## Task statement
Pictures are to be omitted, and every entry below is to be restated exactly.

## Material shown
►
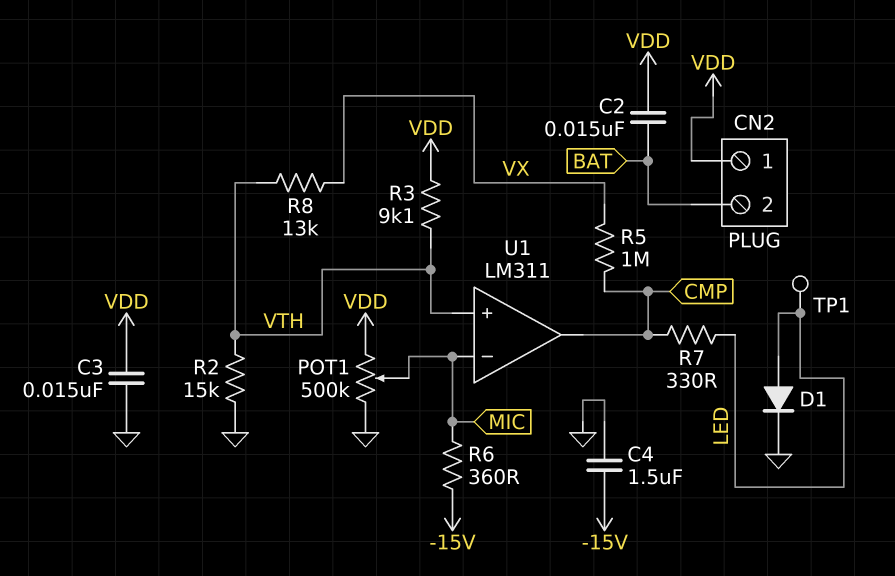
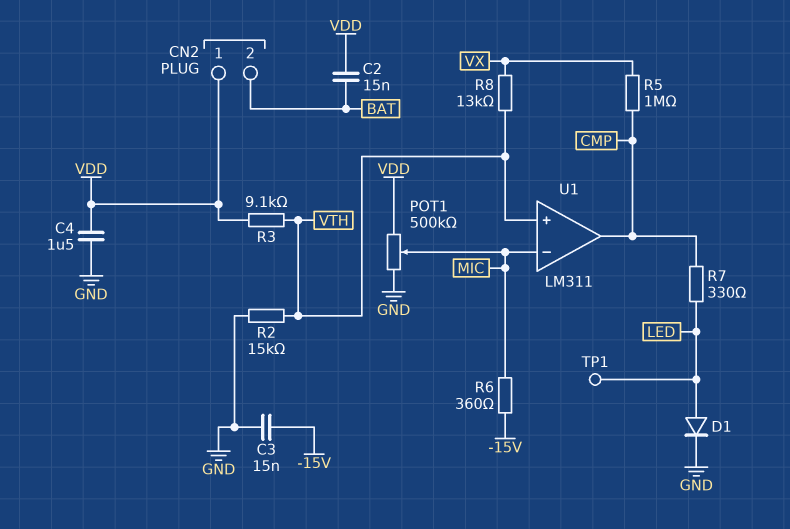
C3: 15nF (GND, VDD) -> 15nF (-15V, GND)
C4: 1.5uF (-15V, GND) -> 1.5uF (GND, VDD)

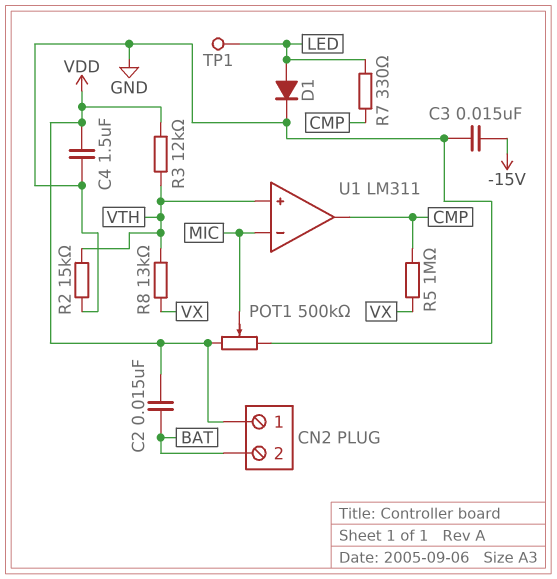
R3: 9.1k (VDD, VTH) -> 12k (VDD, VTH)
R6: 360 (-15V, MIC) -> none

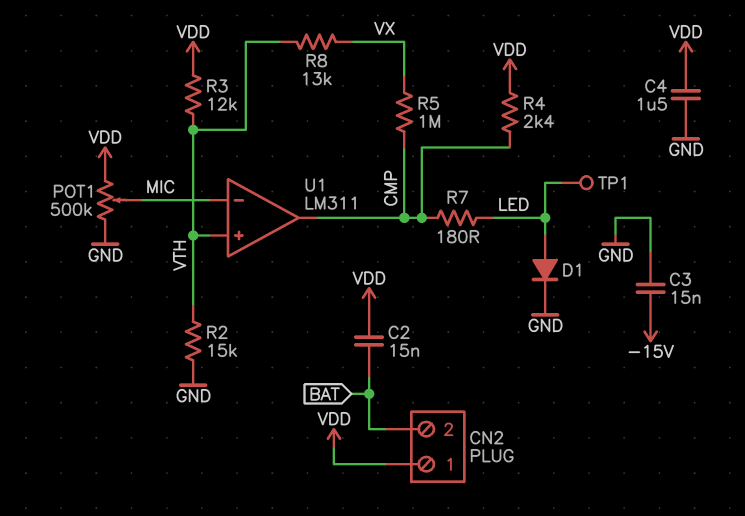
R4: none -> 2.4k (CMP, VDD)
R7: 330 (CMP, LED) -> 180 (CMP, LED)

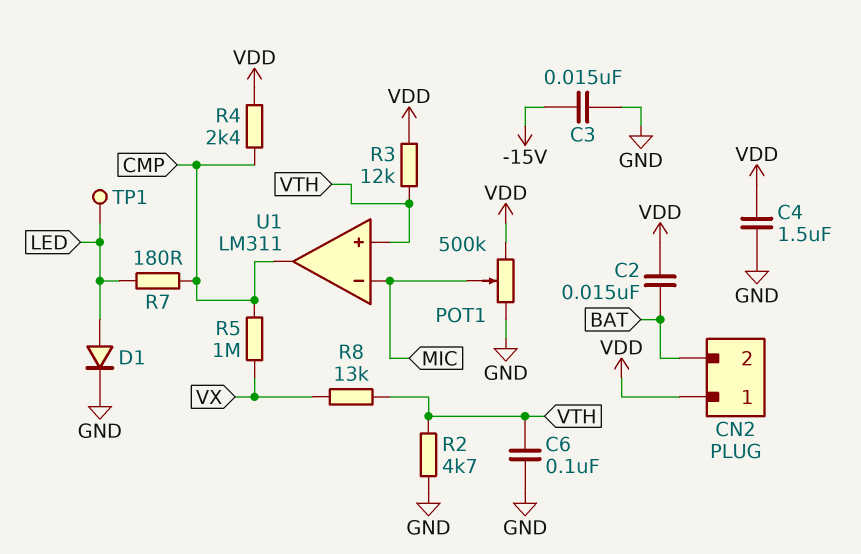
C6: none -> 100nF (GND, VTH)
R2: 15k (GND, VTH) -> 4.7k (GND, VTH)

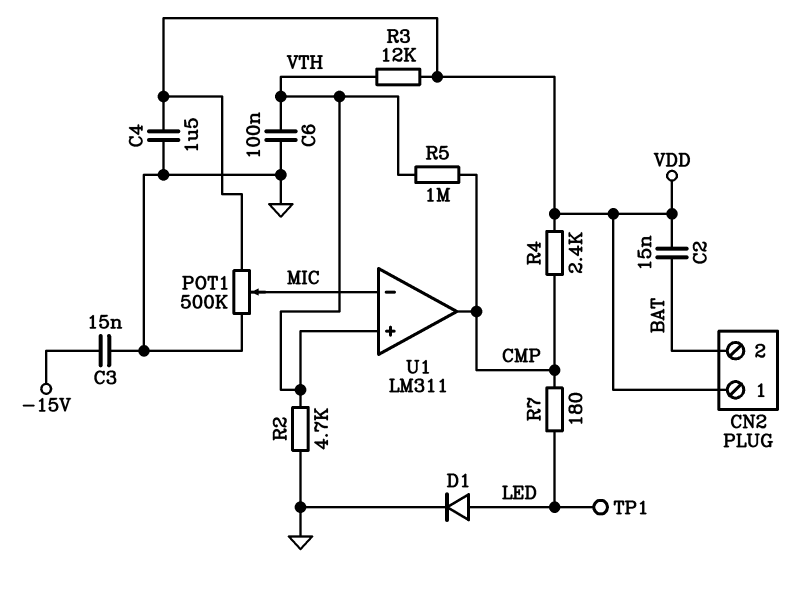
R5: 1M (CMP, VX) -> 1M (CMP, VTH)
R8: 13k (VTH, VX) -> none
◄
## Answer
C3: 15nF (GND, VDD) -> 15nF (-15V, GND)
C4: 1.5uF (-15V, GND) -> 1.5uF (GND, VDD)

R3: 9.1k (VDD, VTH) -> 12k (VDD, VTH)
R6: 360 (-15V, MIC) -> none

R4: none -> 2.4k (CMP, VDD)
R7: 330 (CMP, LED) -> 180 (CMP, LED)

C6: none -> 100nF (GND, VTH)
R2: 15k (GND, VTH) -> 4.7k (GND, VTH)

R5: 1M (CMP, VX) -> 1M (CMP, VTH)
R8: 13k (VTH, VX) -> none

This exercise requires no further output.